** PROVIDED ENTRIES **
--- --- ---

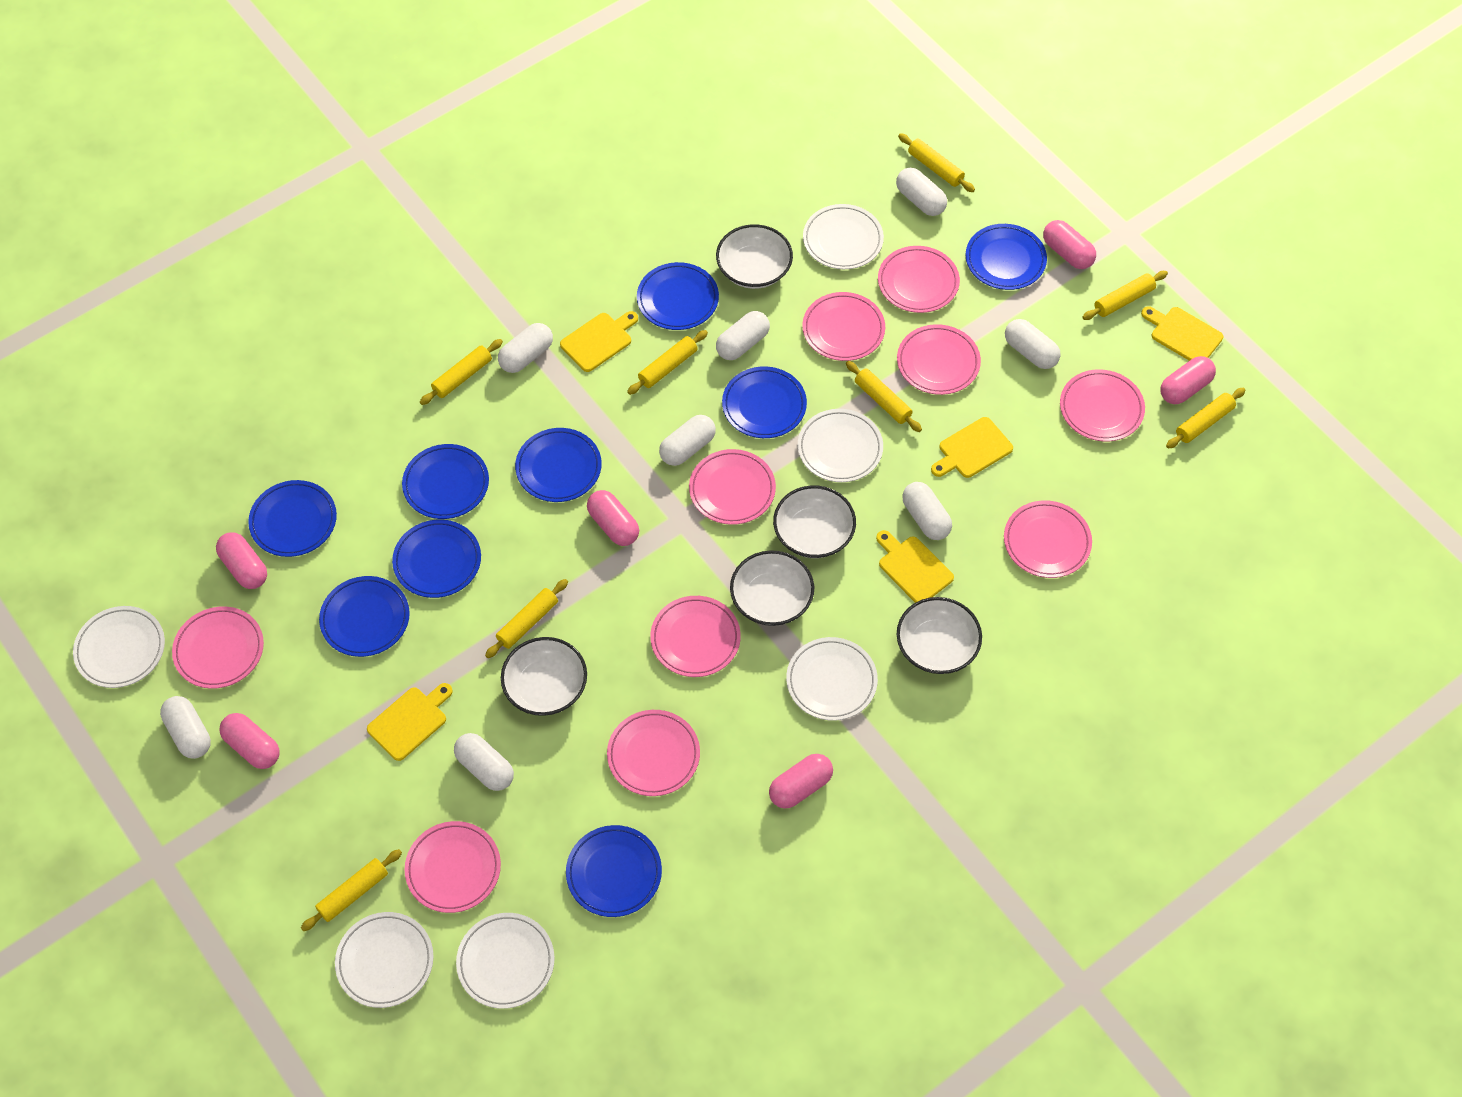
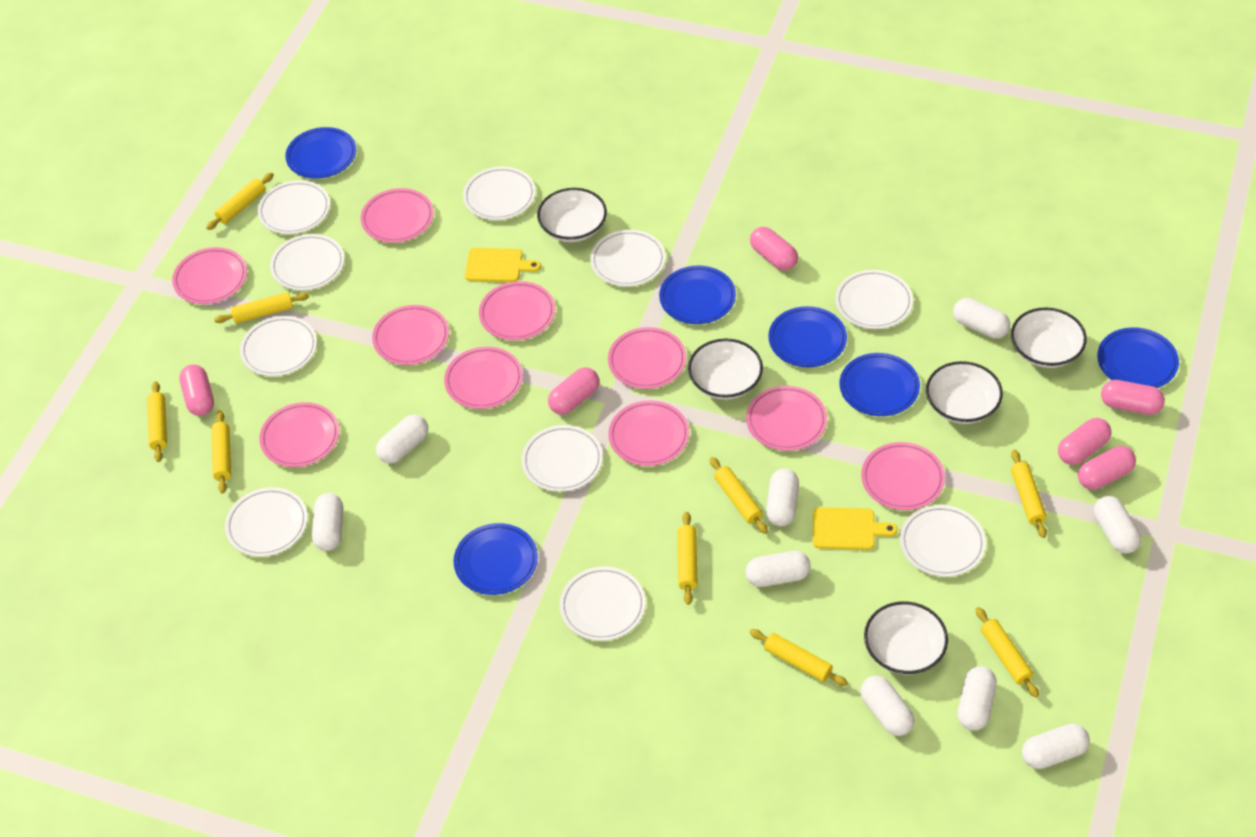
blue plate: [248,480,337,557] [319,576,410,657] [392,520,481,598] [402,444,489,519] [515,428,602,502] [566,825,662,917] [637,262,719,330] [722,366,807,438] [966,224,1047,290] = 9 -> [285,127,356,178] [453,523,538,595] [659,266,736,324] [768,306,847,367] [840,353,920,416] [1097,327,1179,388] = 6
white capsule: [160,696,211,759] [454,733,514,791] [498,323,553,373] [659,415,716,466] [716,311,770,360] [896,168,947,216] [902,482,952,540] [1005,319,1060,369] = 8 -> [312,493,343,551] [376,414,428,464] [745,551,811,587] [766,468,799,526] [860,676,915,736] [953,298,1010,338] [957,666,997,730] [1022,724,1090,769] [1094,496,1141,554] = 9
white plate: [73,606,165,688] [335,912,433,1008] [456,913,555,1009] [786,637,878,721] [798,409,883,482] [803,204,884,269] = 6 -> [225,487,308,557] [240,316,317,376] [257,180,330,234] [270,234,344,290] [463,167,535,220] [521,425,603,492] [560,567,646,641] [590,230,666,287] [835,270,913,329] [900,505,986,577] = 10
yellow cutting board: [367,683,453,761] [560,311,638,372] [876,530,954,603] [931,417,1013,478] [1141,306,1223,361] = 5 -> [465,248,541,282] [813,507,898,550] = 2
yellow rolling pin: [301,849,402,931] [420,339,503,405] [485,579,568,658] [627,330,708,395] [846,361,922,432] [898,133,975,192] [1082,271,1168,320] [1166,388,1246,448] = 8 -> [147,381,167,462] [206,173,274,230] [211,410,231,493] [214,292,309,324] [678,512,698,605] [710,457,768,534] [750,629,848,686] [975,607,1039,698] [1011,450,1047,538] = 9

--- --- ---

** WHAT IS EXPECTED **
Identify the lines in the entries that hold "yellow" and return each one.

** RESULT OF THE EXERCISE **
yellow cutting board: [367,683,453,761] [560,311,638,372] [876,530,954,603] [931,417,1013,478] [1141,306,1223,361] = 5 -> [465,248,541,282] [813,507,898,550] = 2
yellow rolling pin: [301,849,402,931] [420,339,503,405] [485,579,568,658] [627,330,708,395] [846,361,922,432] [898,133,975,192] [1082,271,1168,320] [1166,388,1246,448] = 8 -> [147,381,167,462] [206,173,274,230] [211,410,231,493] [214,292,309,324] [678,512,698,605] [710,457,768,534] [750,629,848,686] [975,607,1039,698] [1011,450,1047,538] = 9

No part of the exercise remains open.